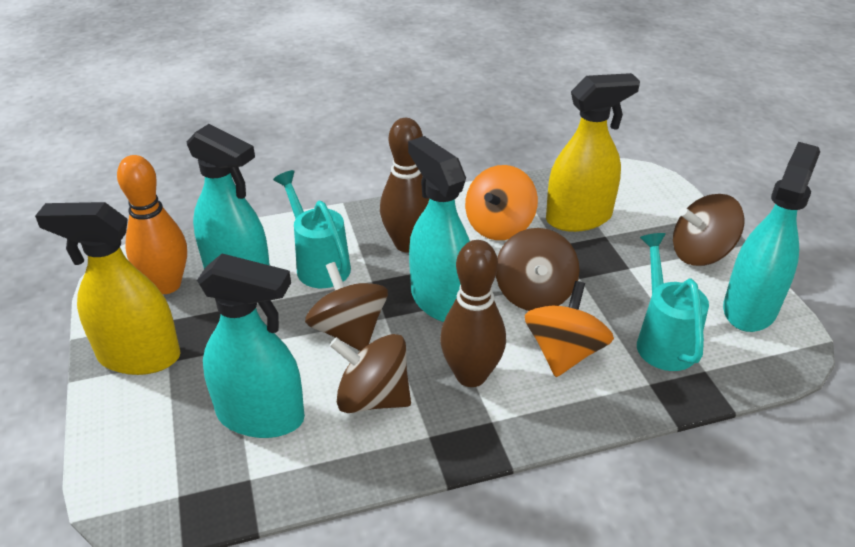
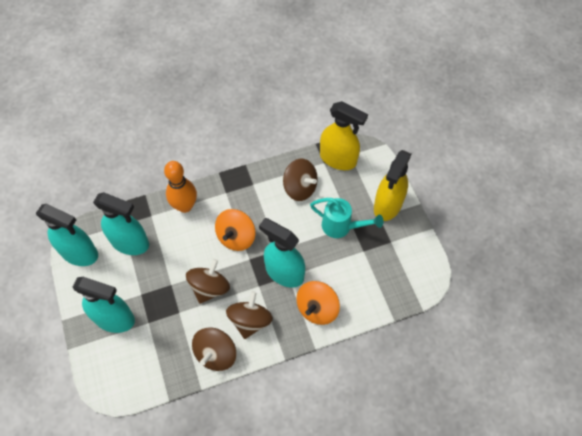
brown bowling pin: 2 -> 0
turquoise watering can: 2 -> 1

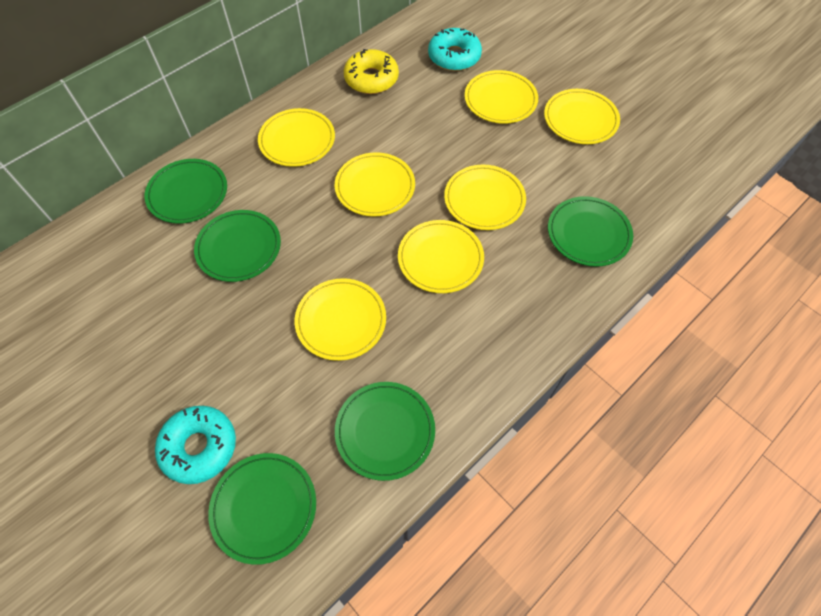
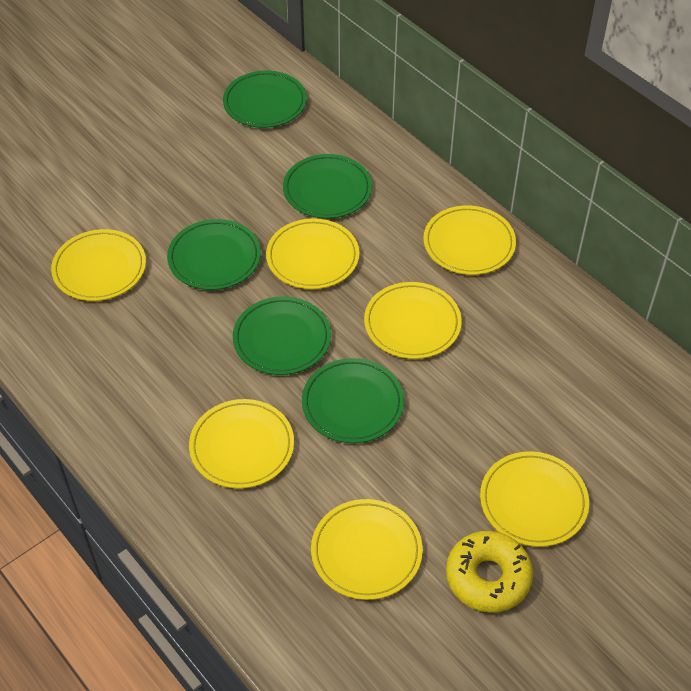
turquoise donut: 2 -> 0

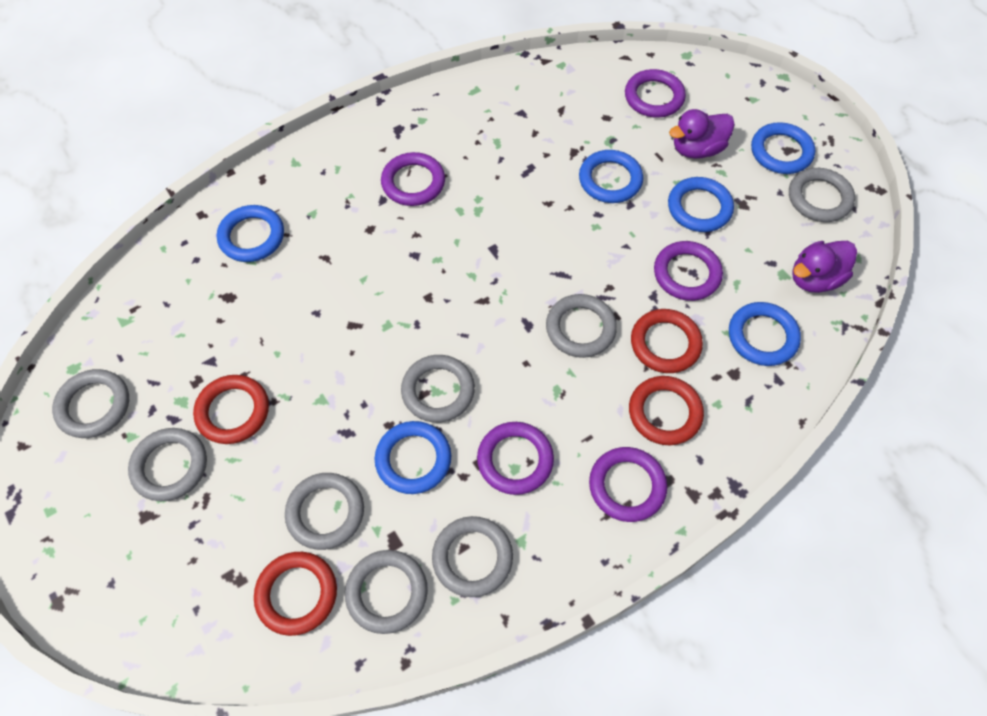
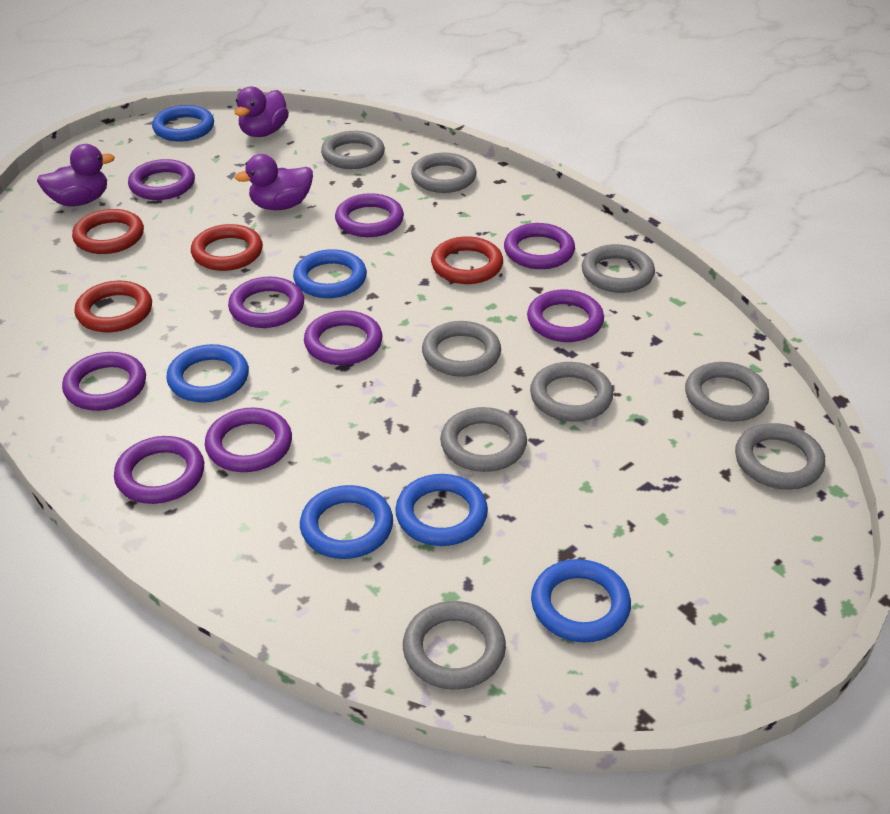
grey ring: 8 -> 9
purple duck: 2 -> 3
purple ring: 5 -> 9

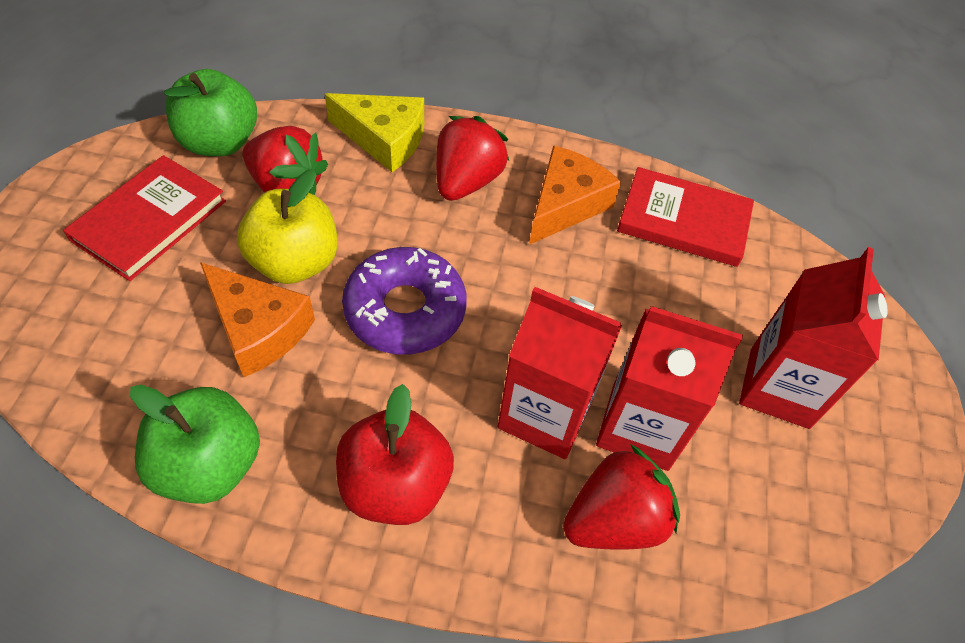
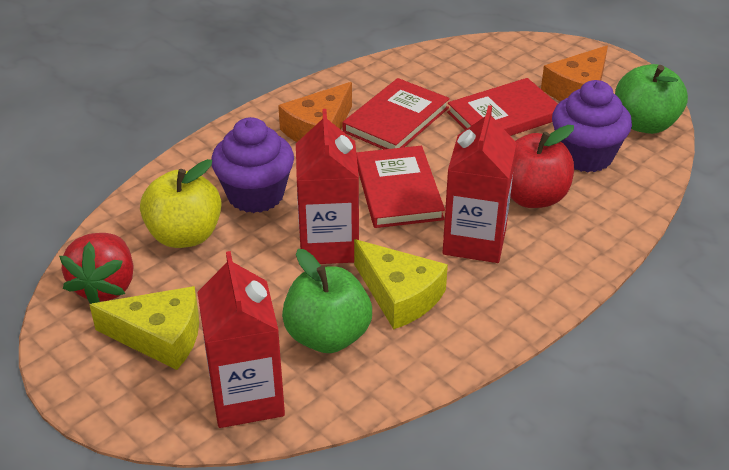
purple cupcake: 0 -> 2
purple donut: 1 -> 0
red book: 2 -> 3
red strawberry: 3 -> 1
yellow cheese: 1 -> 2

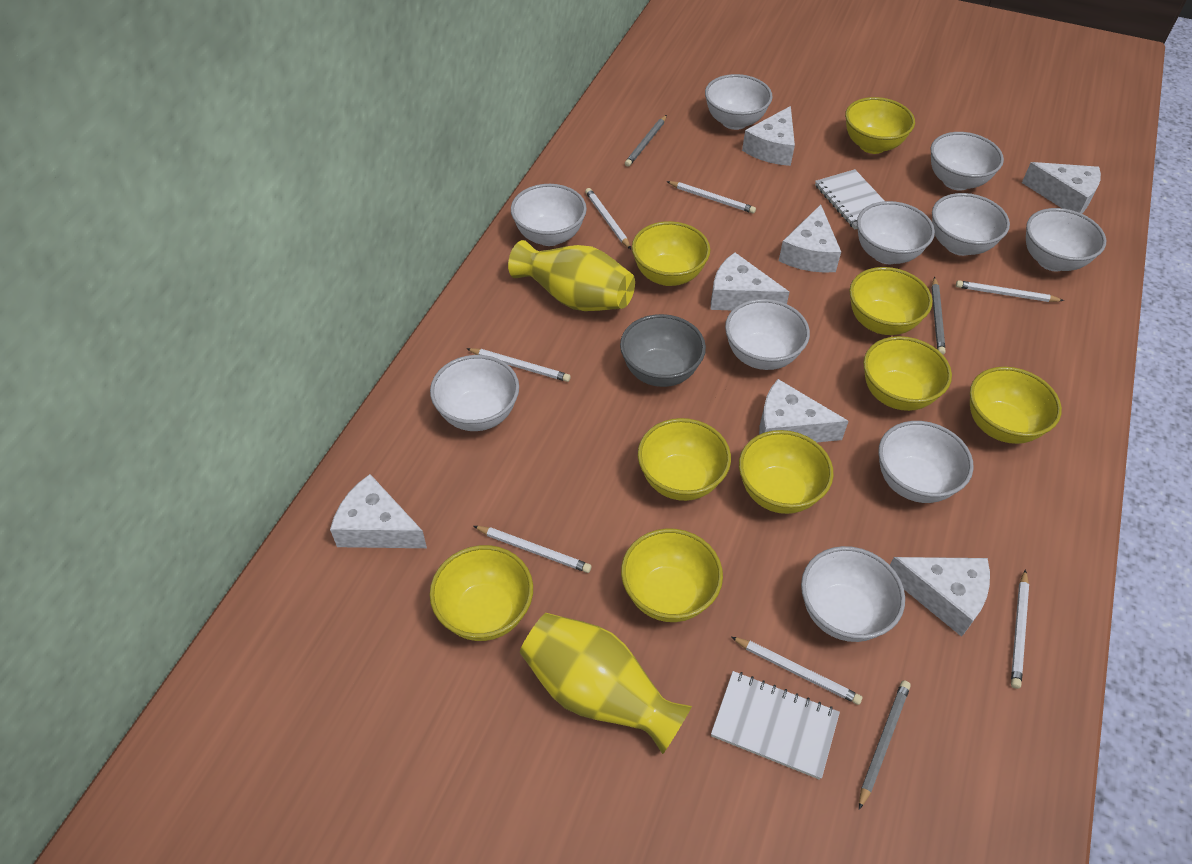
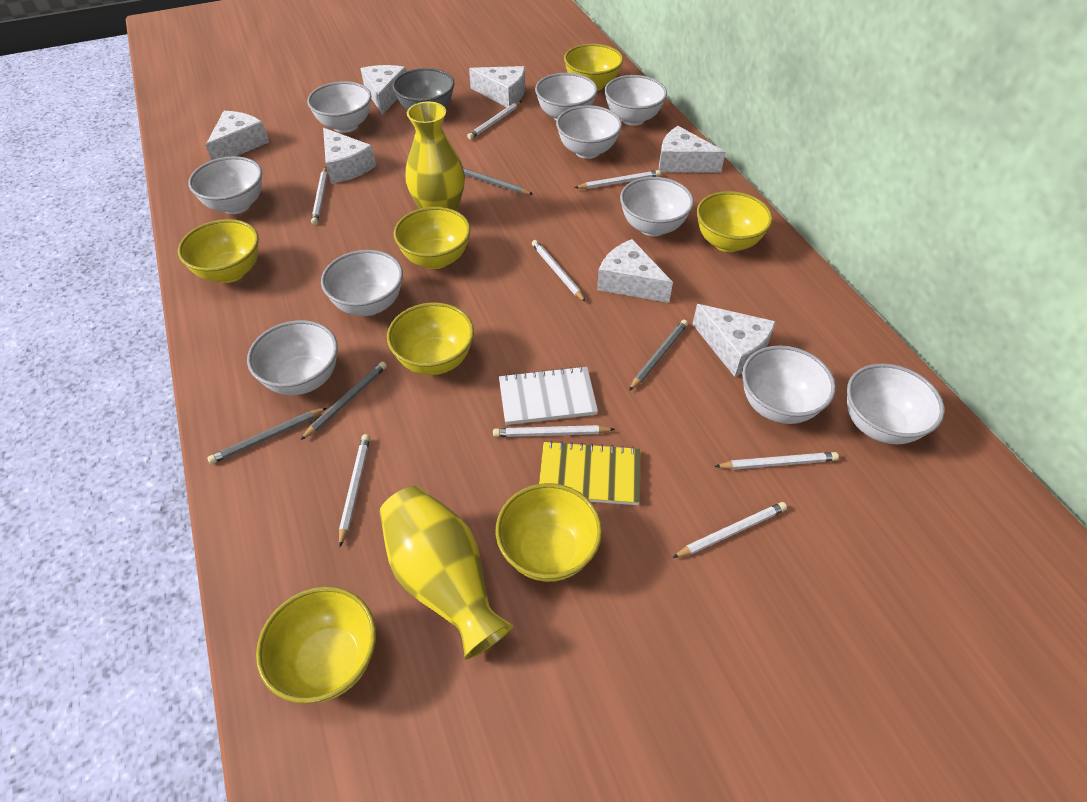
grey pencil: 3 -> 4
white notebook: 2 -> 1
white pencil: 7 -> 8
yellow bowl: 9 -> 7
yellow notebook: 0 -> 1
++++++++++
From the line containing "red strawberry: 3 -> 1" through the last line of the records, both included, output those lines exactly and nothing else; skip the pictures.

red strawberry: 3 -> 1
yellow cheese: 1 -> 2

grey pencil: 3 -> 4
white notebook: 2 -> 1
white pencil: 7 -> 8
yellow bowl: 9 -> 7
yellow notebook: 0 -> 1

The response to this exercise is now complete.